▶ Study material:
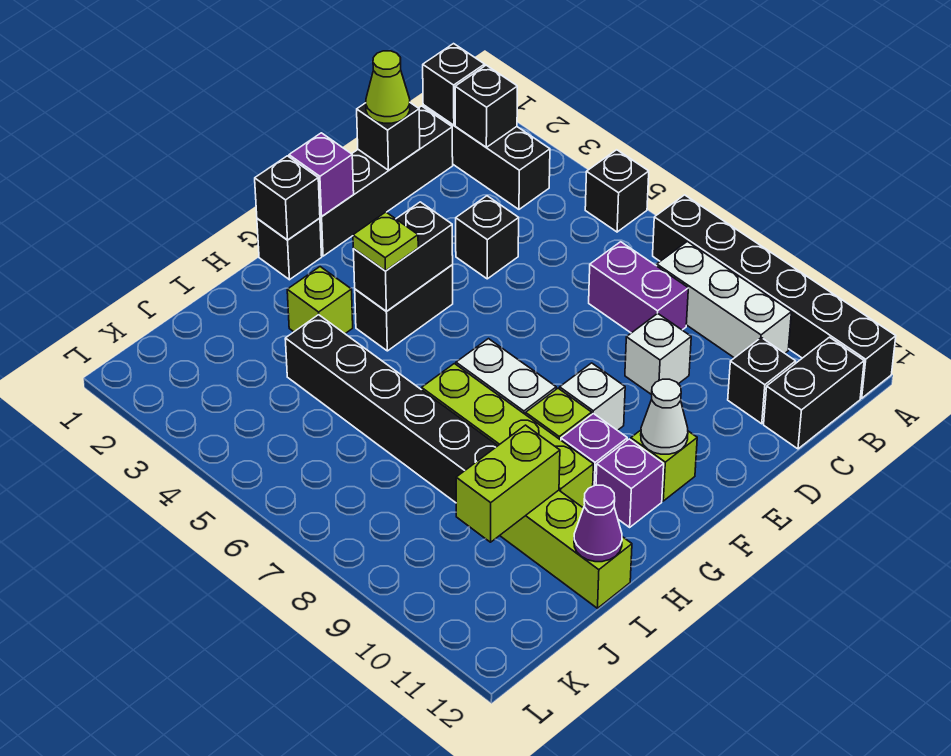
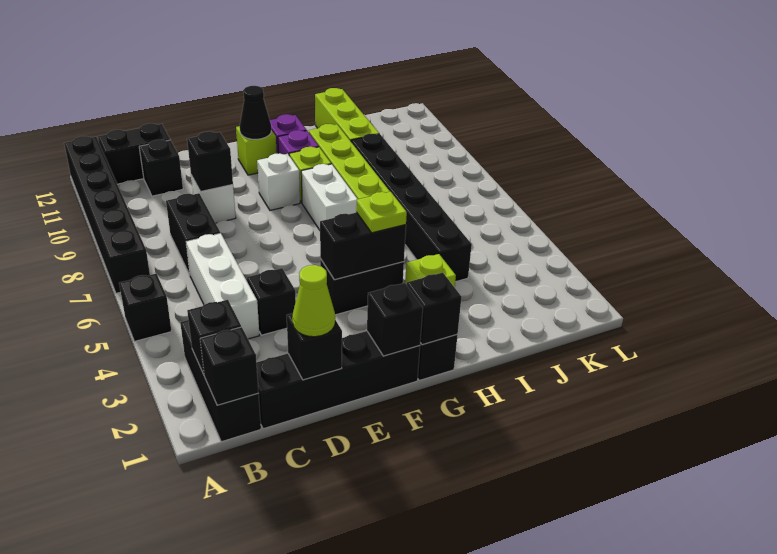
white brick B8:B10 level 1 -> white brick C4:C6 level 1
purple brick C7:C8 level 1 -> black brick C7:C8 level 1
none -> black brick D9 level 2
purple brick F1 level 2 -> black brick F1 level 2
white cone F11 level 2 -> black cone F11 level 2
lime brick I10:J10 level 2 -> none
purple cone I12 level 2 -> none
==
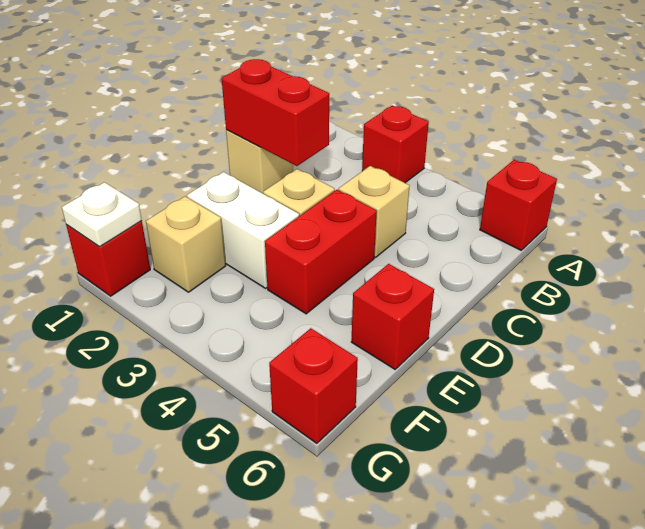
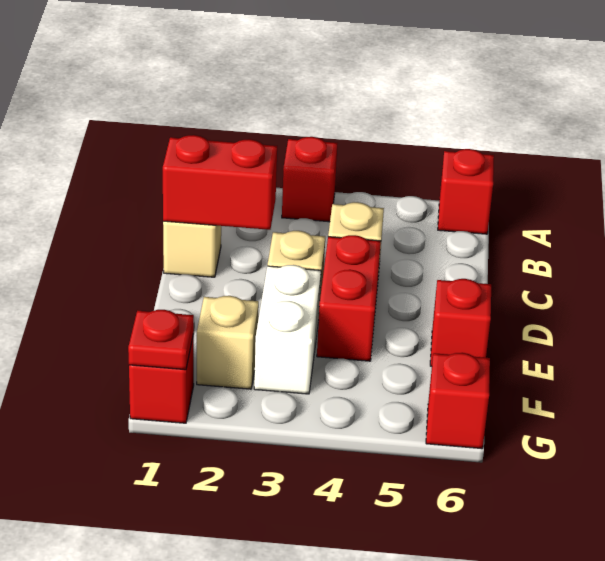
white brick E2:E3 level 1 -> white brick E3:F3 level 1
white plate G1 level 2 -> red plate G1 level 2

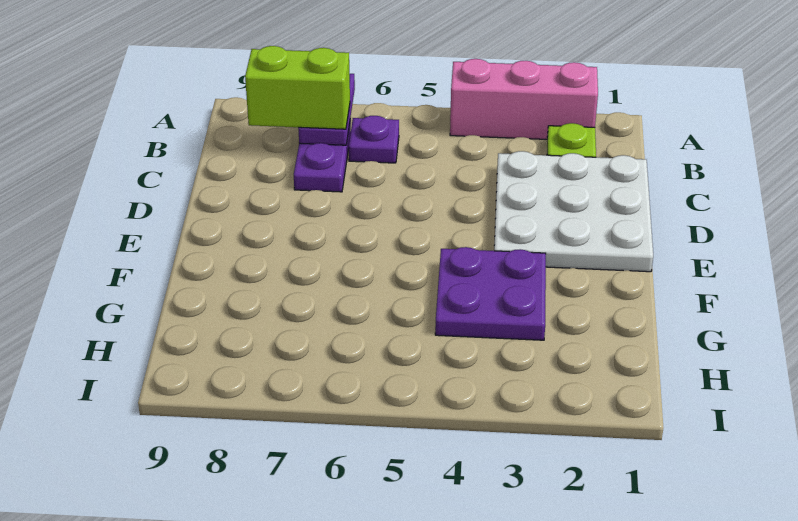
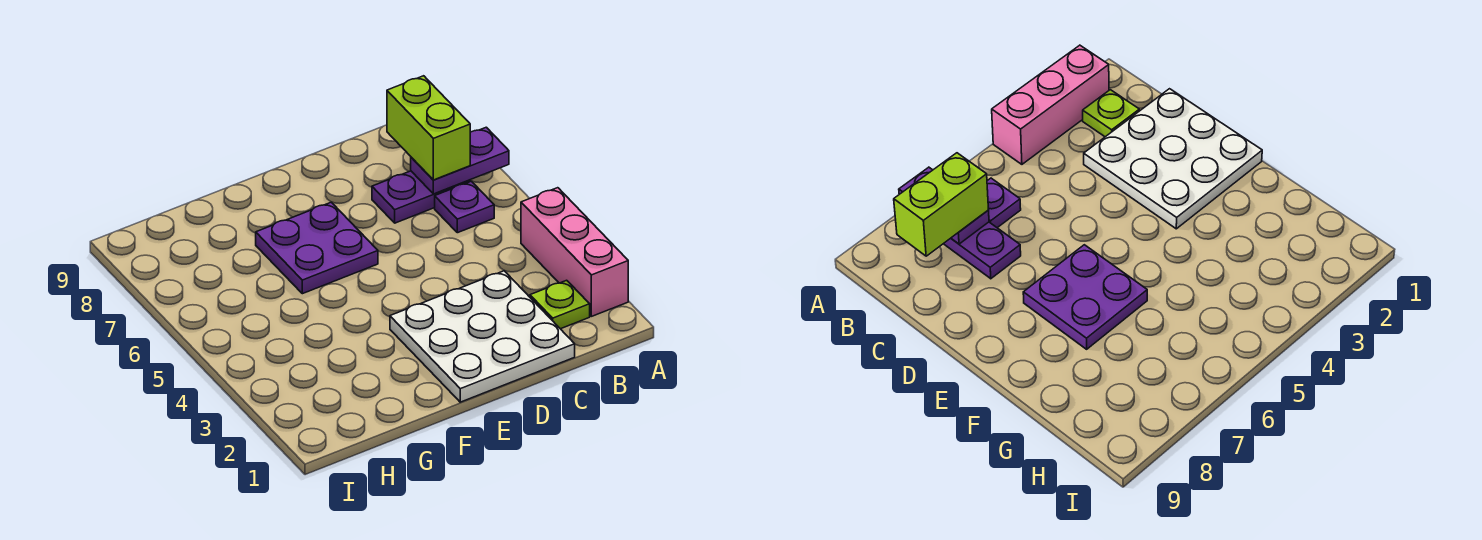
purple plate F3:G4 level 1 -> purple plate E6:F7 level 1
--
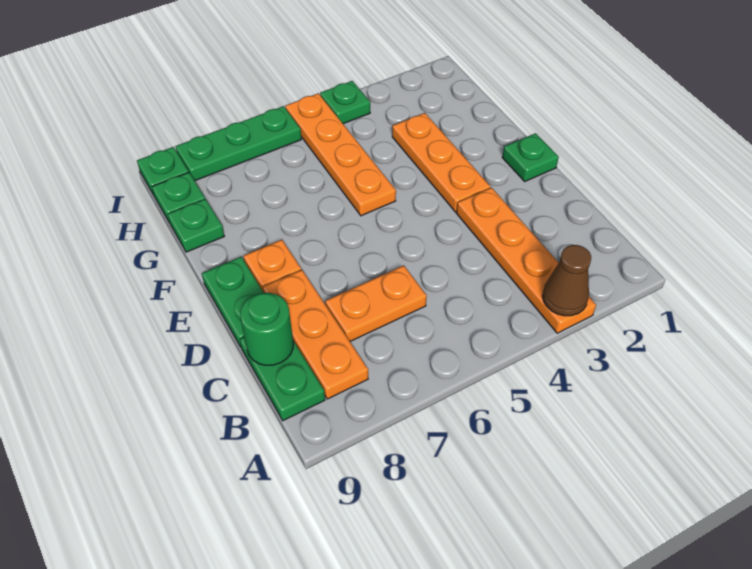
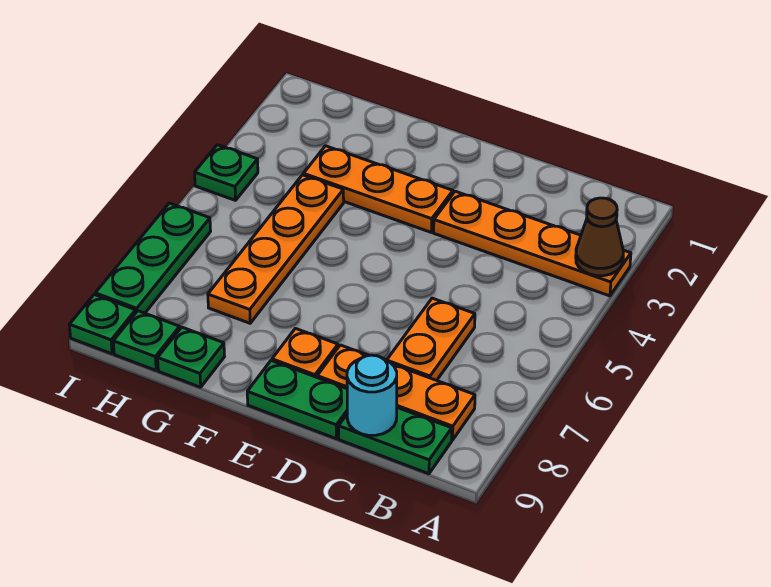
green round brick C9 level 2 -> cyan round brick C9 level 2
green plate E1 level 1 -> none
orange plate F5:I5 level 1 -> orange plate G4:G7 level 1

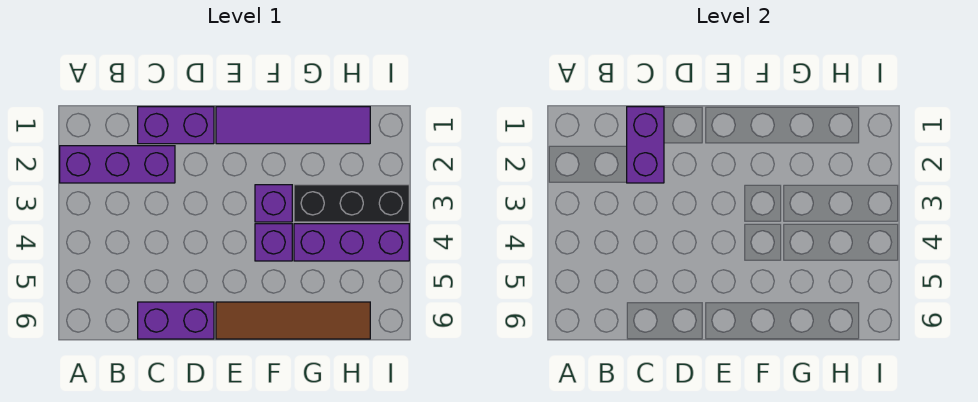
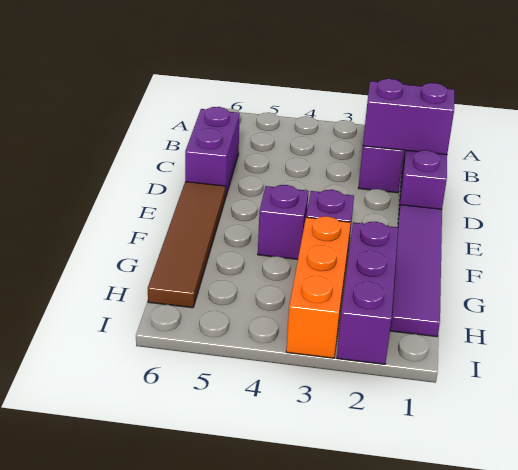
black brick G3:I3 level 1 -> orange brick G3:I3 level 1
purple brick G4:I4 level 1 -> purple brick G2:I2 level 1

▶ Task description: Reproduce exactly the stretch of the material above that starts at the line with "purple brick F1" and ends at the line with "purple cone I12 level 2 -> none", both included, and nothing else.

▶ Written answer:
purple brick F1 level 2 -> black brick F1 level 2
white cone F11 level 2 -> black cone F11 level 2
lime brick I10:J10 level 2 -> none
purple cone I12 level 2 -> none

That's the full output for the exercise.